------ DATASET ------
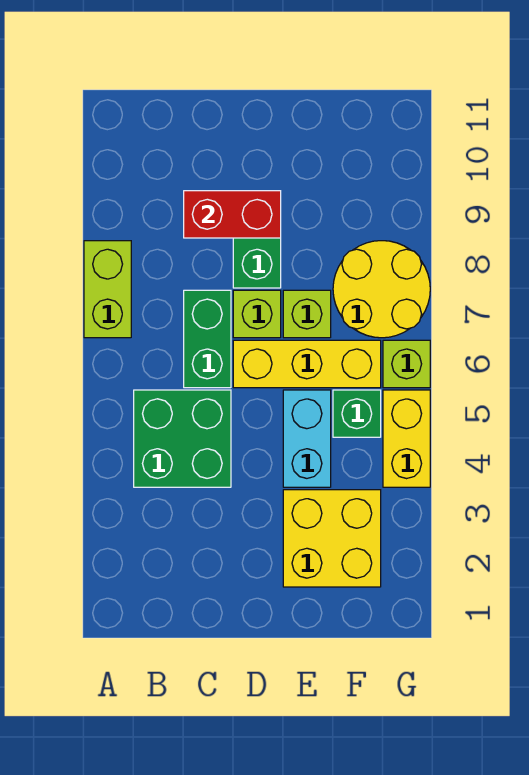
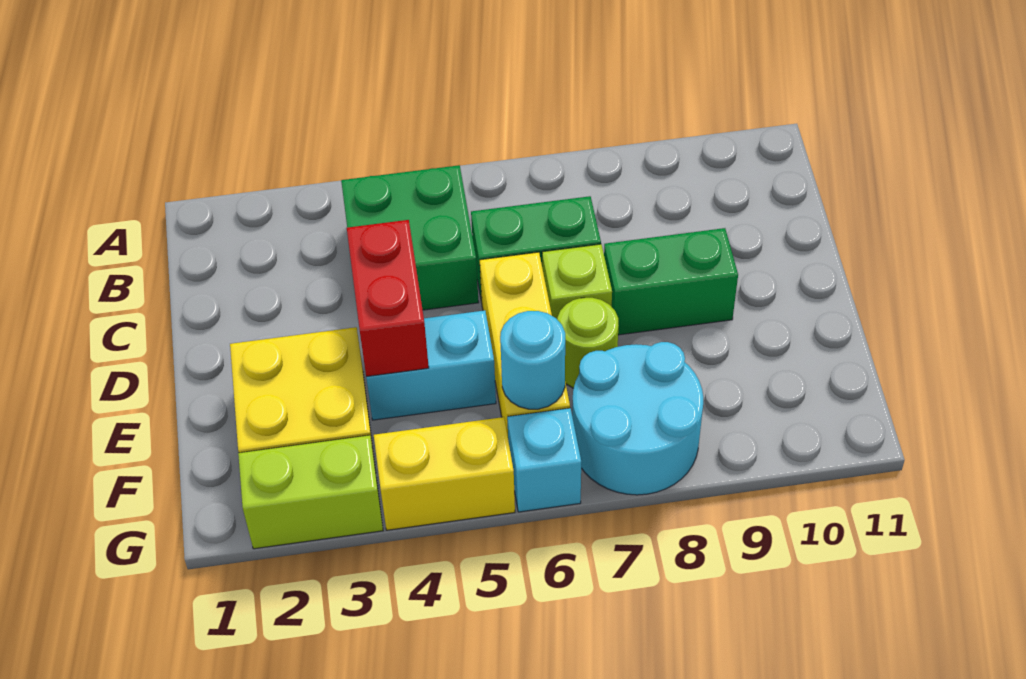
lime brick A7:A8 level 1 -> lime brick G2:G3 level 1
red brick C9:D9 level 2 -> red brick D4:E4 level 2
lime brick E7 level 1 -> lime round brick E7 level 1
green brick F5 level 1 -> none
none -> cyan round brick F6 level 2
yellow round brick F7:G8 level 1 -> cyan round brick F7:G8 level 1
lime brick G6 level 1 -> cyan brick G6 level 1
------
== WHAT IS BEING ASKED ==
Could you copy every record above exactly, leaving out the pictures?

== OUTPUT ==
lime brick A7:A8 level 1 -> lime brick G2:G3 level 1
red brick C9:D9 level 2 -> red brick D4:E4 level 2
lime brick E7 level 1 -> lime round brick E7 level 1
green brick F5 level 1 -> none
none -> cyan round brick F6 level 2
yellow round brick F7:G8 level 1 -> cyan round brick F7:G8 level 1
lime brick G6 level 1 -> cyan brick G6 level 1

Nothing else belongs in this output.